Extracted entries Block Start

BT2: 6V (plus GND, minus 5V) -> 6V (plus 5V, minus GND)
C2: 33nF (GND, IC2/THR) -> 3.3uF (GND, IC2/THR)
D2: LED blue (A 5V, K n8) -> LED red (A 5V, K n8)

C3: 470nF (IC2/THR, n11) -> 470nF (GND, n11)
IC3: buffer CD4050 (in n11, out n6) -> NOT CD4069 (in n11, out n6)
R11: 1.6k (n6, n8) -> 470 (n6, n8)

Extracted entries Block End
Extracted entries Block Start

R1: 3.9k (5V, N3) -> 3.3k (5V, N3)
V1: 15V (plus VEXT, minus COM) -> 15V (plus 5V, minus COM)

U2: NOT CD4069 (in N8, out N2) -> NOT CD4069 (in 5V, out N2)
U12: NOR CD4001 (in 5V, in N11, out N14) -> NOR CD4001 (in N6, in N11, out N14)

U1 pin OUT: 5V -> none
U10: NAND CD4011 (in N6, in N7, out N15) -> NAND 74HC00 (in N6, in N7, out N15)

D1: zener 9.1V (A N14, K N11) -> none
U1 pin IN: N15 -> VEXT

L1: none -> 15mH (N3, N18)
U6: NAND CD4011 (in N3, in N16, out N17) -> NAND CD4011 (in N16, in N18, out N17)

Extracted entries Block End
Extracted entries Block Start

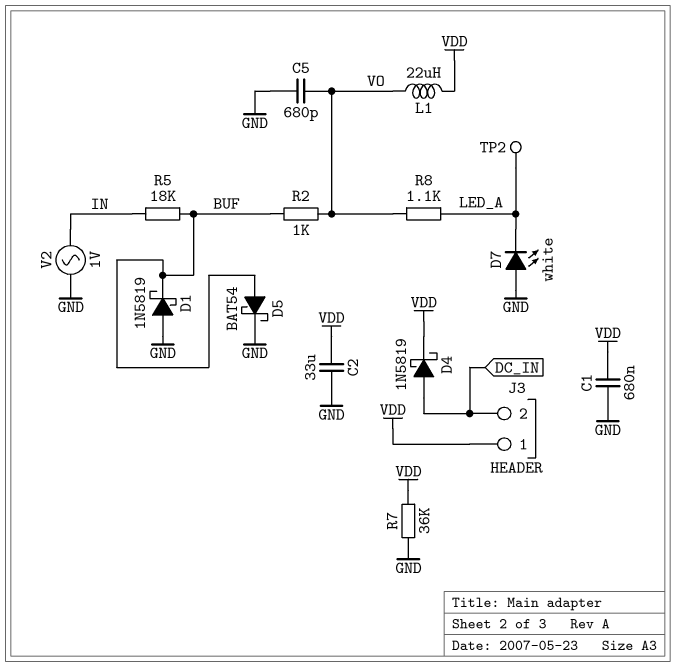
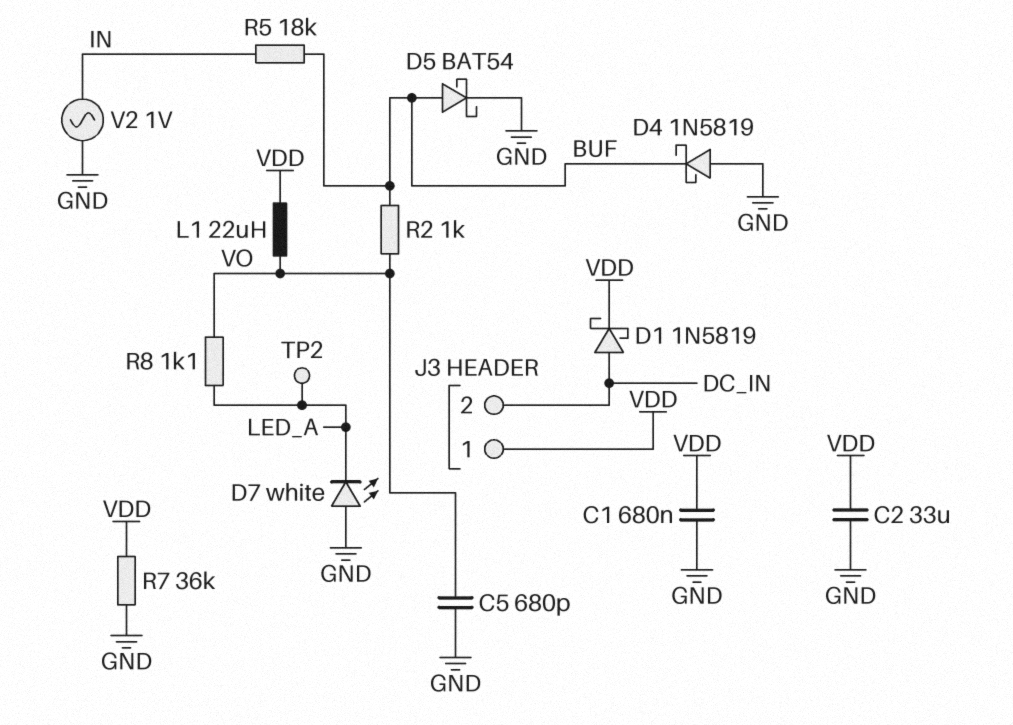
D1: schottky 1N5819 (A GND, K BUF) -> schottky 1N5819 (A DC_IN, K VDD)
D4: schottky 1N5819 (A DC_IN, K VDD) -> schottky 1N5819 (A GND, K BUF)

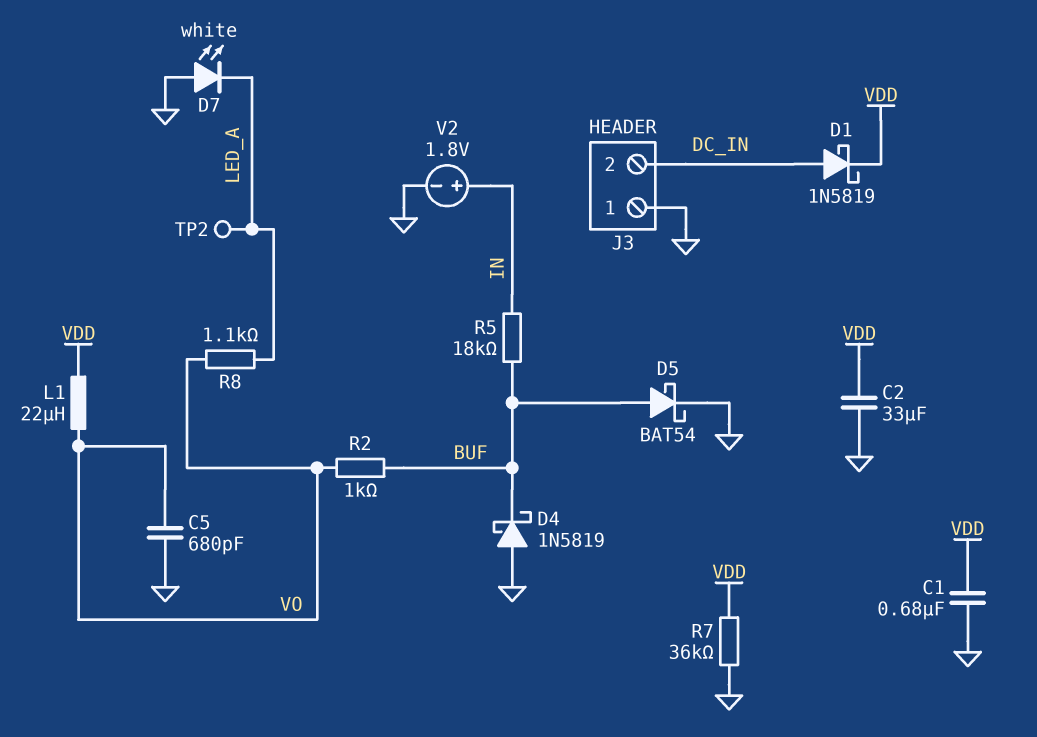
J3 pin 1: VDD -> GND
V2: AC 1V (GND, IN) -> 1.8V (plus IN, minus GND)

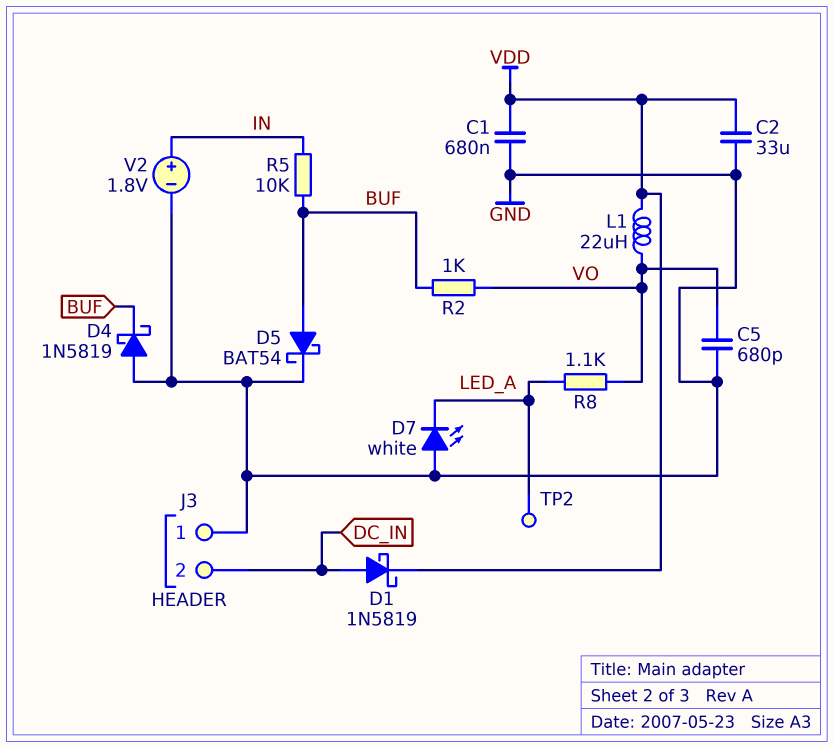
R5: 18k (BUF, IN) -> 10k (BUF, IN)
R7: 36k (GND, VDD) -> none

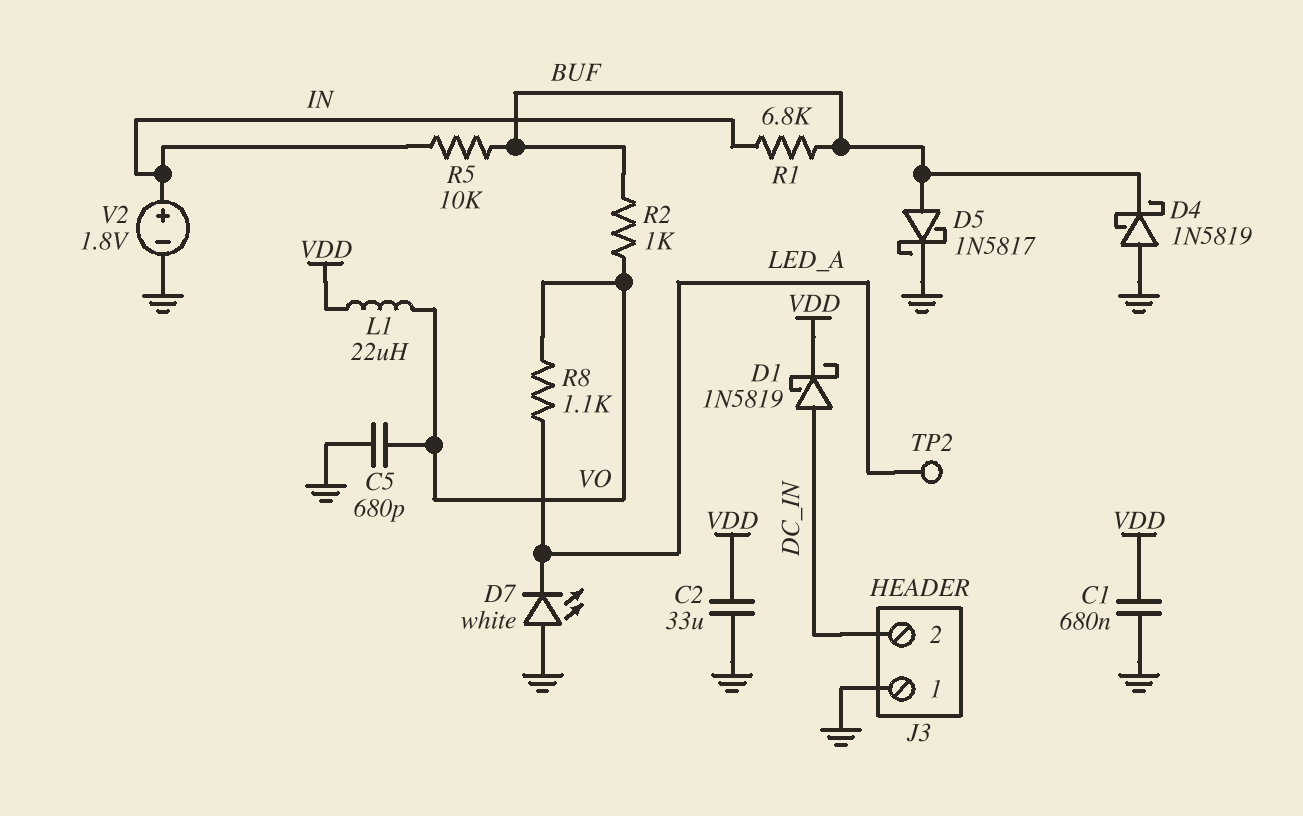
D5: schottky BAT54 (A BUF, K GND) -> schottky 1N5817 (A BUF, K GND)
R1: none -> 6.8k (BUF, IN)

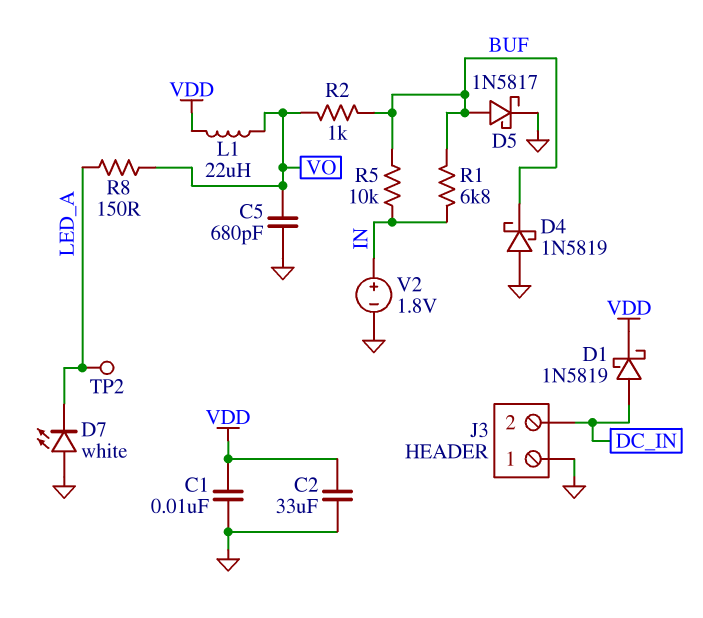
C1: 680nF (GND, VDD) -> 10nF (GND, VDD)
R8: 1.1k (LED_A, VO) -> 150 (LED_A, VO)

Extracted entries Block End

• What you need to do
Look above for the line with "BT2: 6V (plus" and the line with "R11: 1.6k (n6, n8) -> 470 (n6, n8)". Retype those two lines and every line between them exactly, adding nothing.

• Written reply
BT2: 6V (plus GND, minus 5V) -> 6V (plus 5V, minus GND)
C2: 33nF (GND, IC2/THR) -> 3.3uF (GND, IC2/THR)
D2: LED blue (A 5V, K n8) -> LED red (A 5V, K n8)

C3: 470nF (IC2/THR, n11) -> 470nF (GND, n11)
IC3: buffer CD4050 (in n11, out n6) -> NOT CD4069 (in n11, out n6)
R11: 1.6k (n6, n8) -> 470 (n6, n8)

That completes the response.